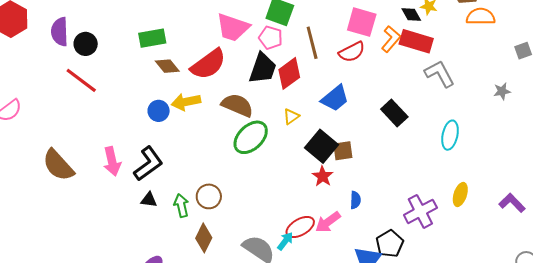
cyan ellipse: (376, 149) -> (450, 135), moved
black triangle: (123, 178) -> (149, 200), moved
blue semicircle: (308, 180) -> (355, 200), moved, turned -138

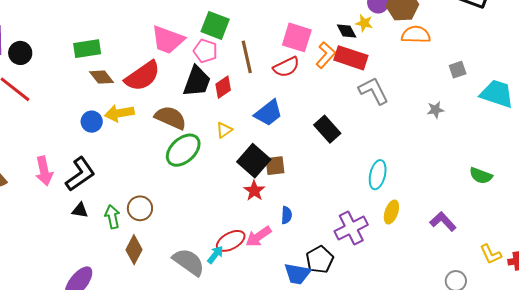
red diamond: (289, 73) -> (223, 87), size x0.7
cyan ellipse: (450, 135) -> (378, 175), moved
───
> _Task goal_:
All lines from the one containing "black triangle: (123, 178)" through the final line of the records are to be retyped exactly; no other lines and no pictures are to be included.

> _Your solution_:
black triangle: (123, 178) -> (149, 200), moved
blue semicircle: (308, 180) -> (355, 200), moved, turned -138

red diamond: (289, 73) -> (223, 87), size x0.7
cyan ellipse: (450, 135) -> (378, 175), moved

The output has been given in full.